■ Your task: Before you return the entries below, strip out the pictures and keep all else exact.

■ Scene edit records:
[Start of Attachment]

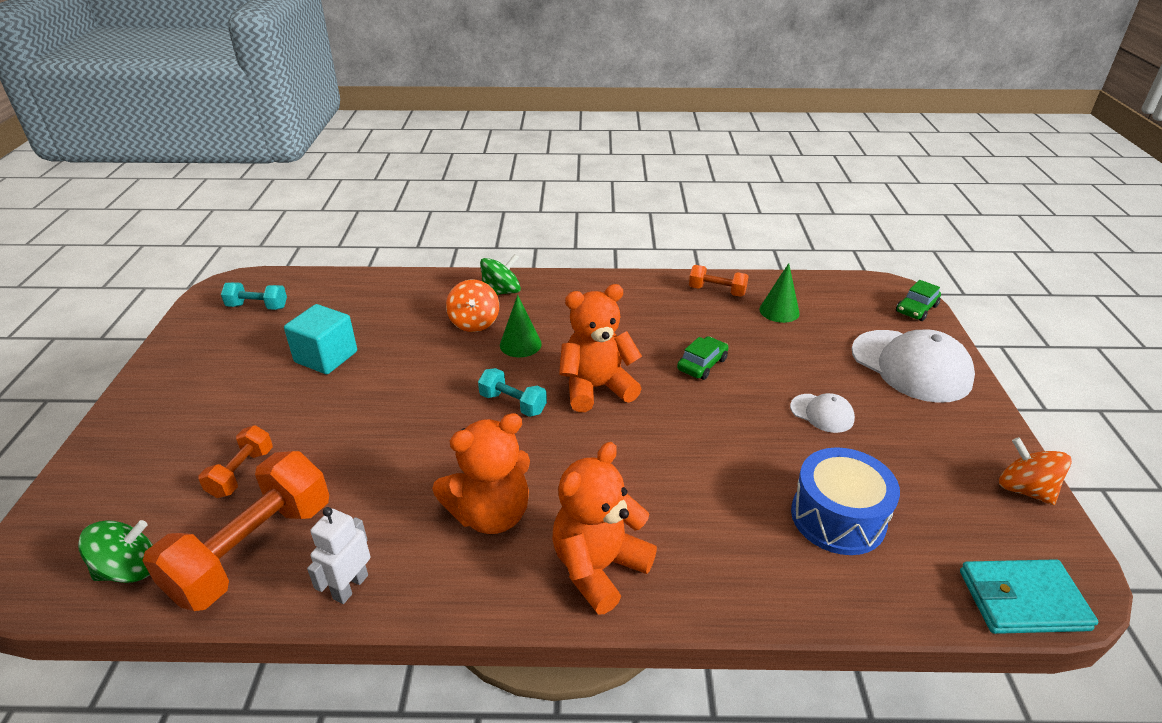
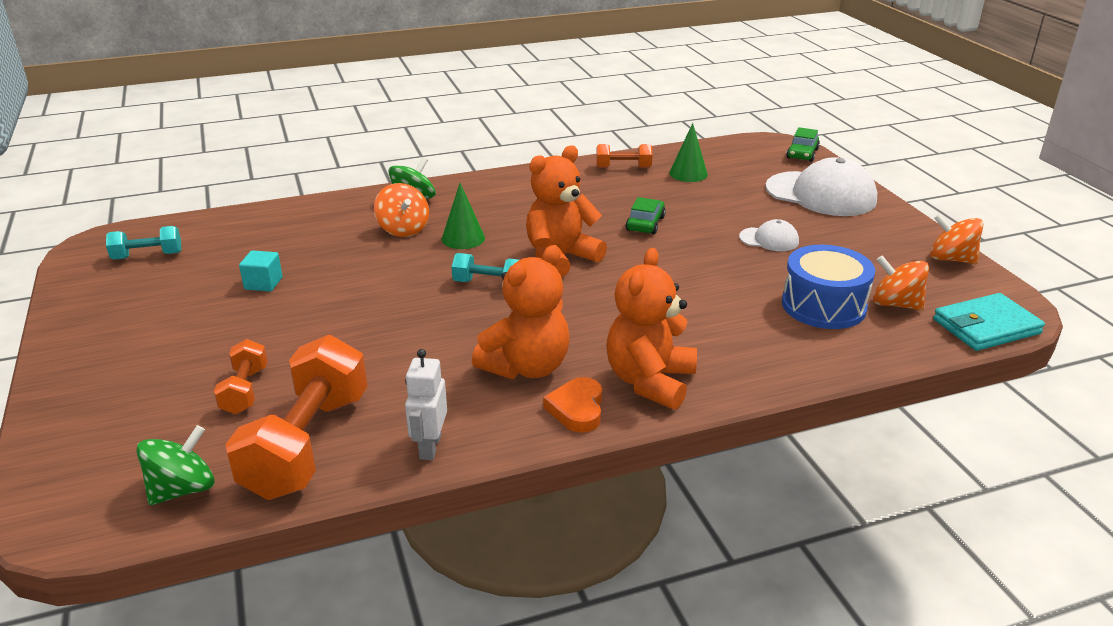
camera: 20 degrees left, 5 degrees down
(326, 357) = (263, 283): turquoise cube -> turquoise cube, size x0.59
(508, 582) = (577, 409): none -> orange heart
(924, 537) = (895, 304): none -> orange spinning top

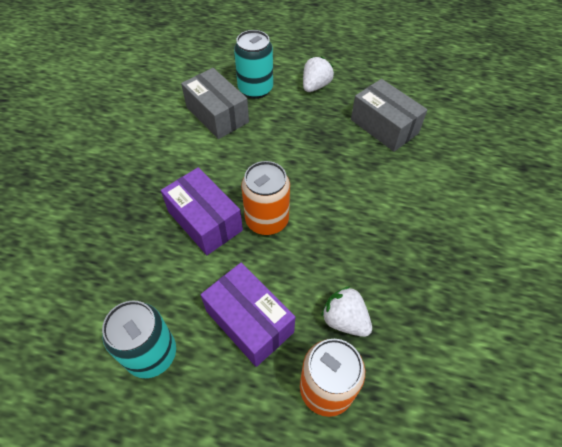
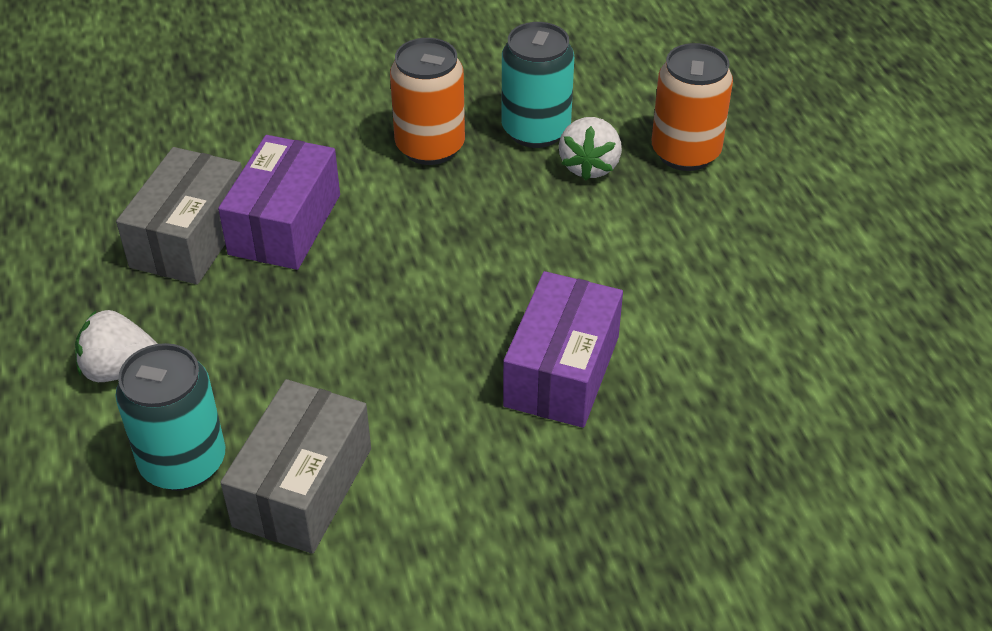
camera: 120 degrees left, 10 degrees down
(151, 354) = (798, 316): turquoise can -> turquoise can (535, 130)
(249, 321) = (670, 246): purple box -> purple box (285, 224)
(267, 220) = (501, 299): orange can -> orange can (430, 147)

[End of Attachment]

■ Output for this exercise:
camera: 20 degrees left, 5 degrees down
(326, 357) = (263, 283): turquoise cube -> turquoise cube, size x0.59
(508, 582) = (577, 409): none -> orange heart
(924, 537) = (895, 304): none -> orange spinning top

camera: 120 degrees left, 10 degrees down
(151, 354) = (798, 316): turquoise can -> turquoise can (535, 130)
(249, 321) = (670, 246): purple box -> purple box (285, 224)
(267, 220) = (501, 299): orange can -> orange can (430, 147)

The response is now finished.